ACTIVITY:
Reproduce every line of the material below, but drop the pictures.

EXERCISE DATA:
+++++
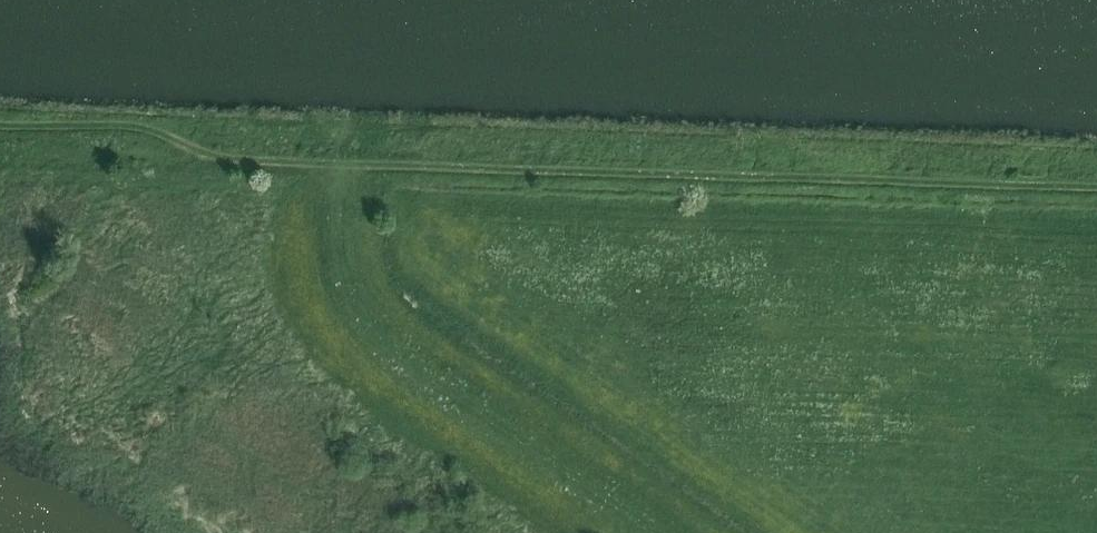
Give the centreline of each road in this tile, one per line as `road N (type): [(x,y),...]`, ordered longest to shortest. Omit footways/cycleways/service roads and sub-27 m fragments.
road 1 (track): [(0,130),(161,138),(180,156),(1096,192)]
road 2 (track): [(655,532),(483,414),(384,332),(341,276),(350,178)]

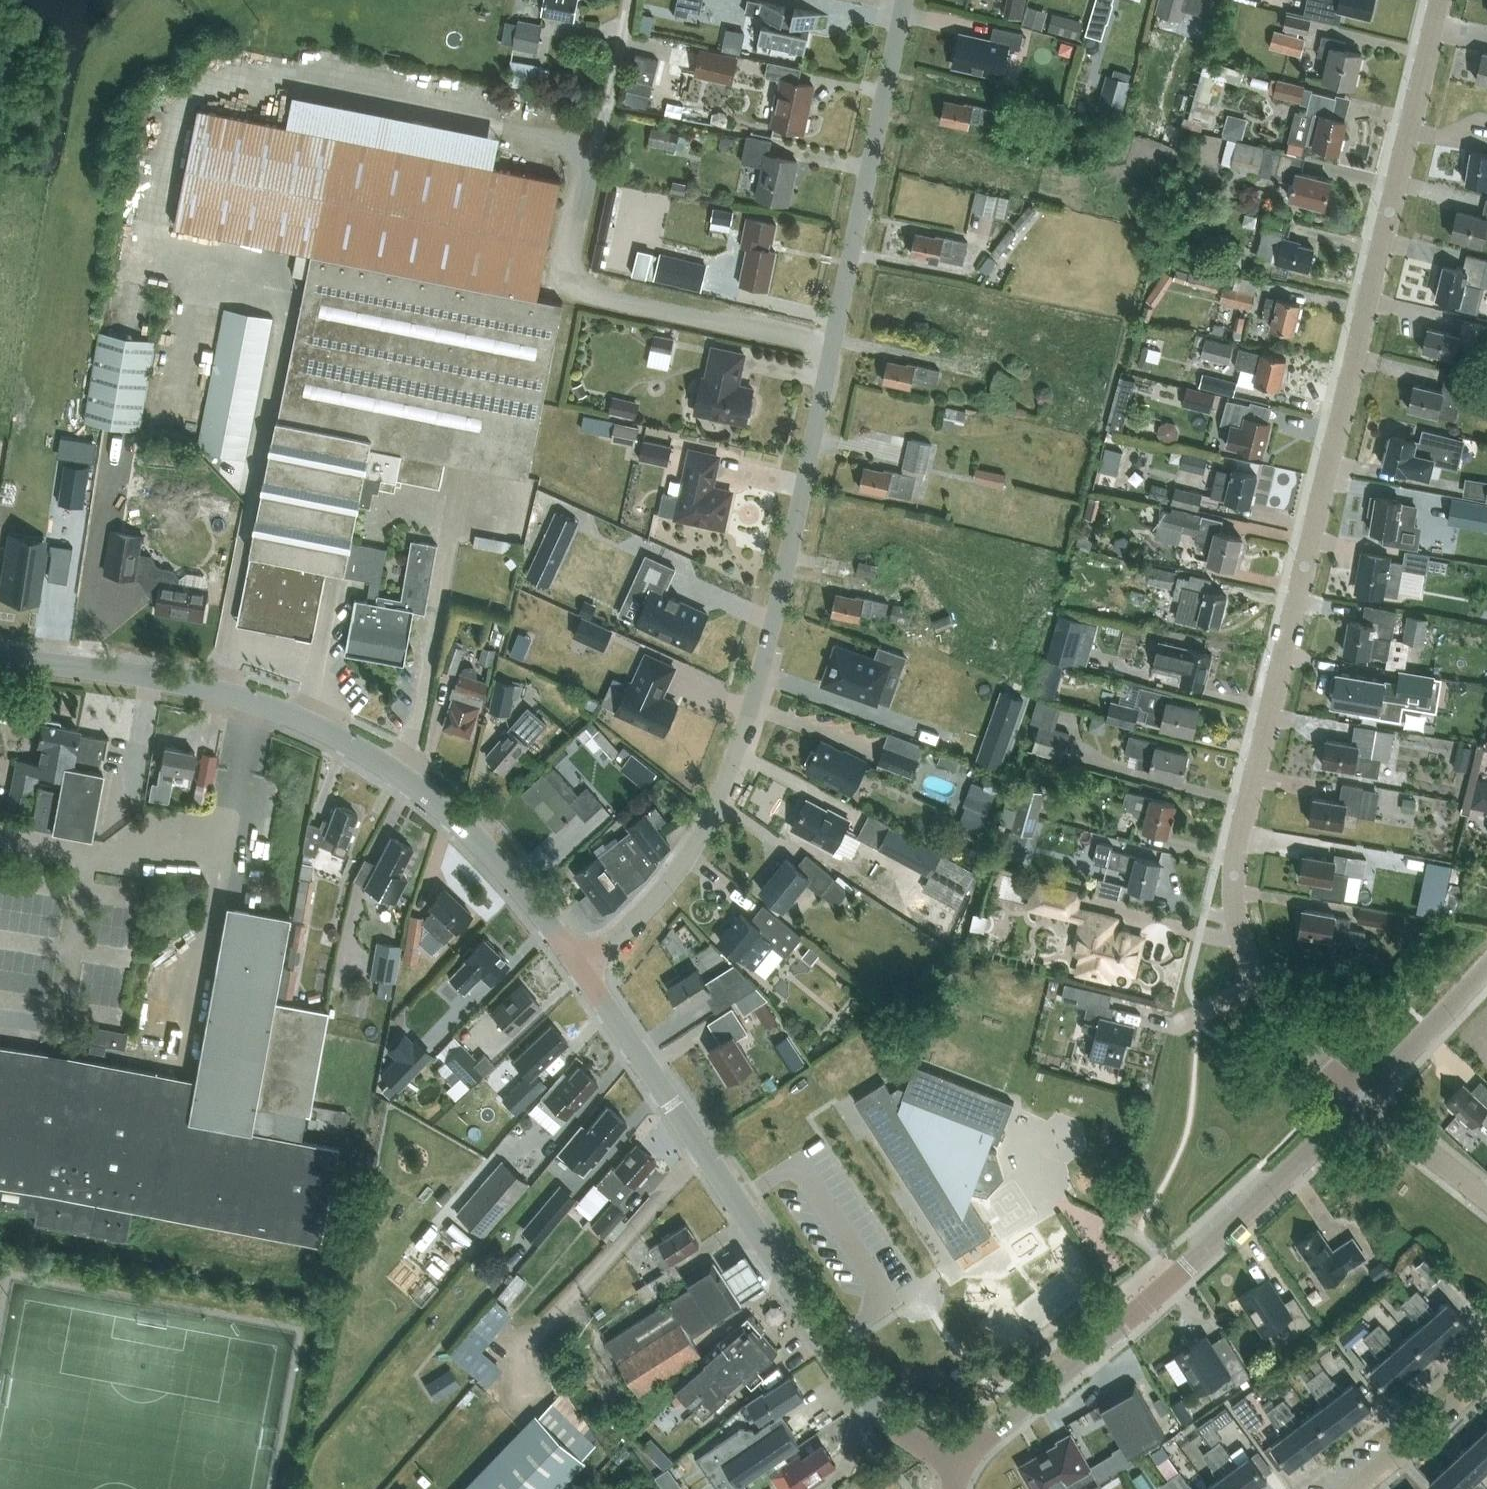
+++++
ANSWER TO THIS EXERCISE:
Give the centreline of each road in this tile, one per line as `road N (type): [(x,y),...]`, ordered longest to shortest. Omit footways/cycleways/service roads and sub-27 m fragments.
road 1 (track): [(0,130),(161,138),(180,156),(1096,192)]
road 2 (track): [(655,532),(483,414),(384,332),(341,276),(350,178)]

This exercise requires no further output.